Task description:
Print each entry in full, word for word, with no pictures in the result.

Records:
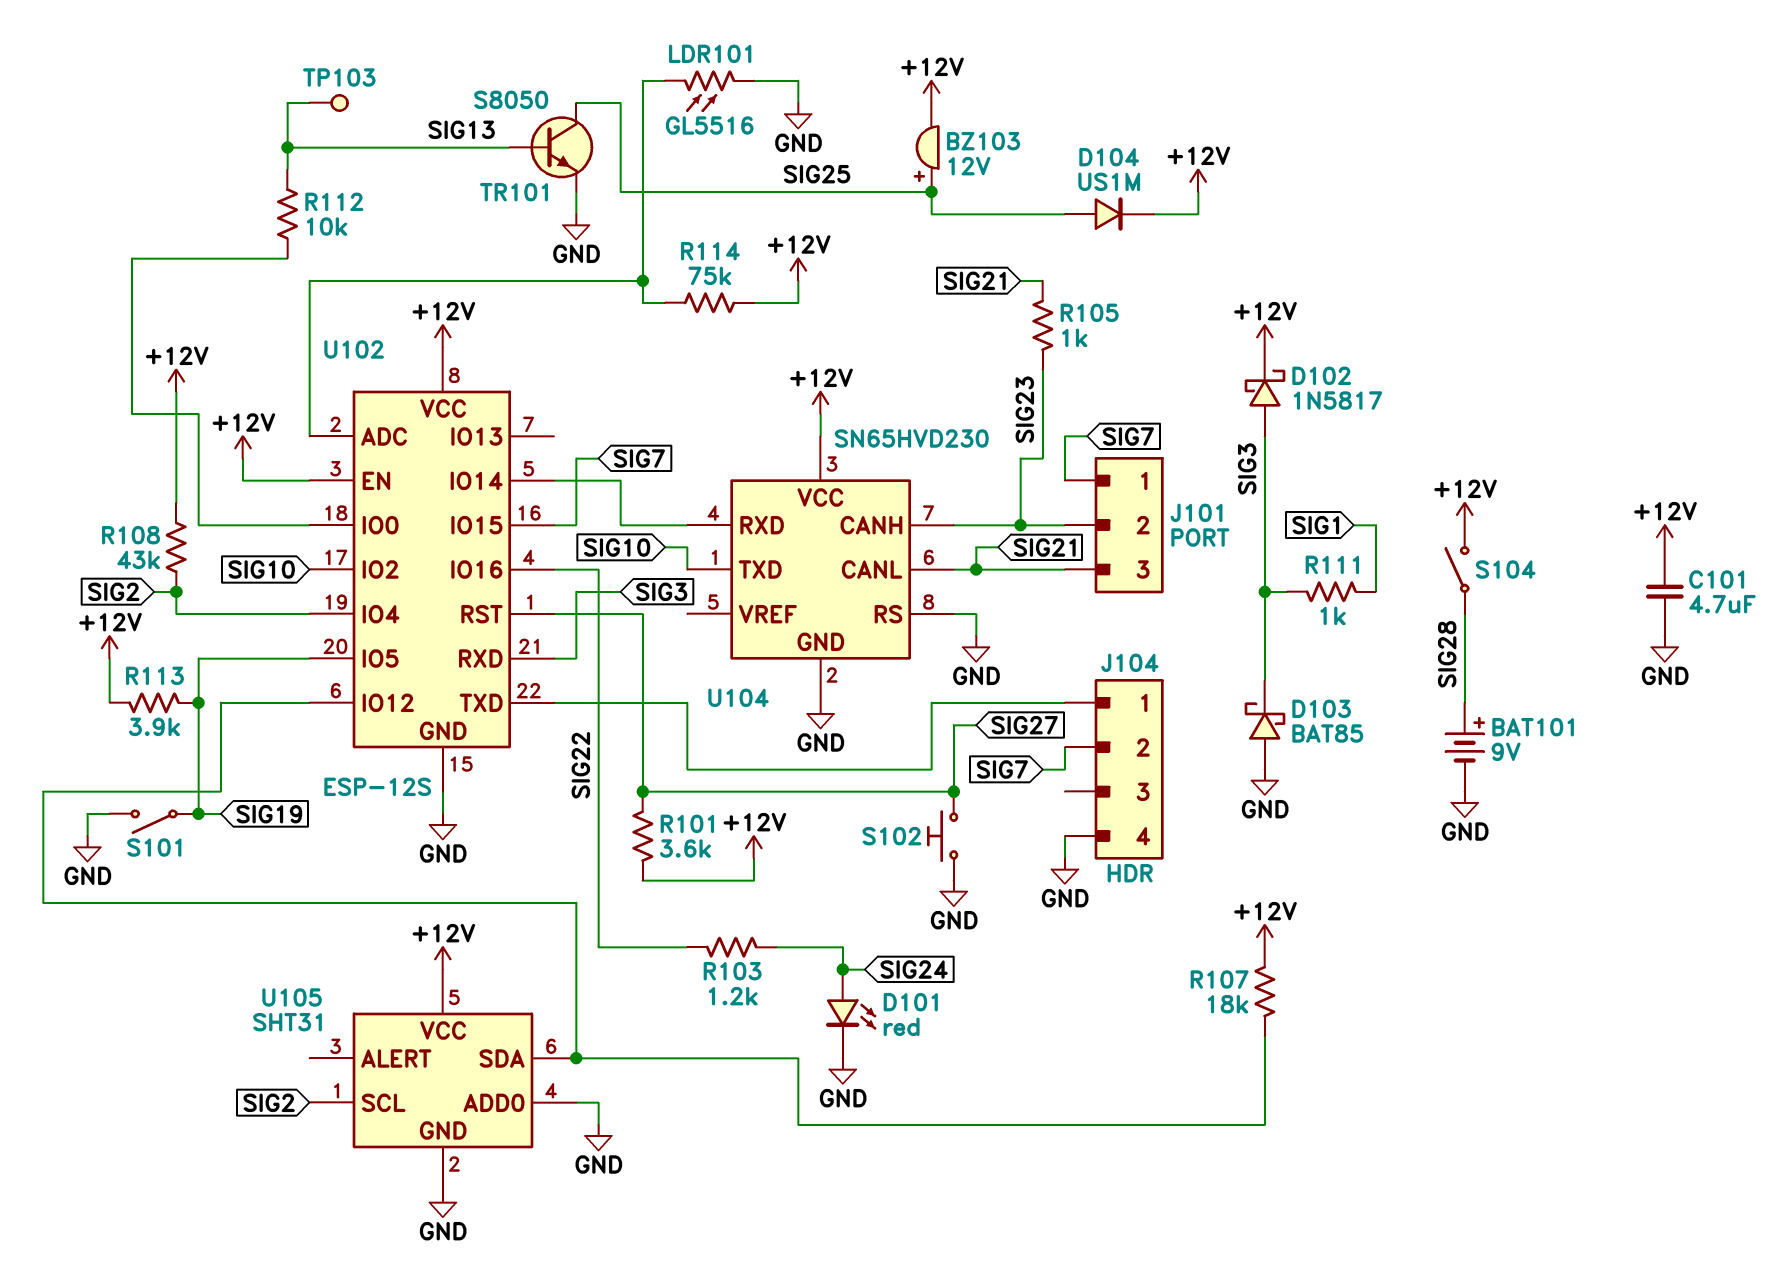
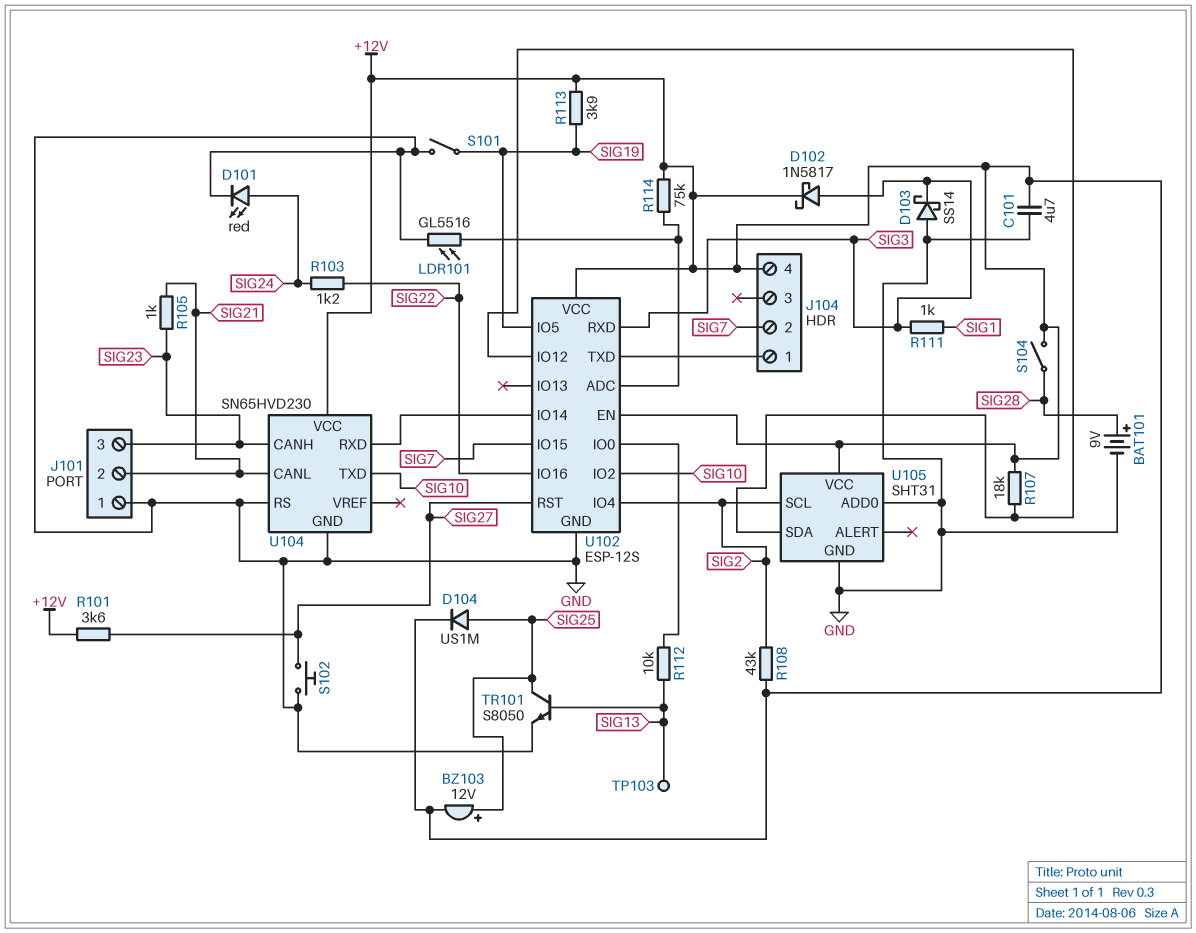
D103: schottky BAT85 (A GND, K SIG3) -> schottky SS14 (A GND, K SIG3)
J101 pin 1: SIG7 -> GND
J101 pin 2: SIG23 -> SIG21
J101 pin 3: SIG21 -> SIG23
J104 pin 4: GND -> +12V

Your solution:
D103: schottky BAT85 (A GND, K SIG3) -> schottky SS14 (A GND, K SIG3)
J101 pin 1: SIG7 -> GND
J101 pin 2: SIG23 -> SIG21
J101 pin 3: SIG21 -> SIG23
J104 pin 4: GND -> +12V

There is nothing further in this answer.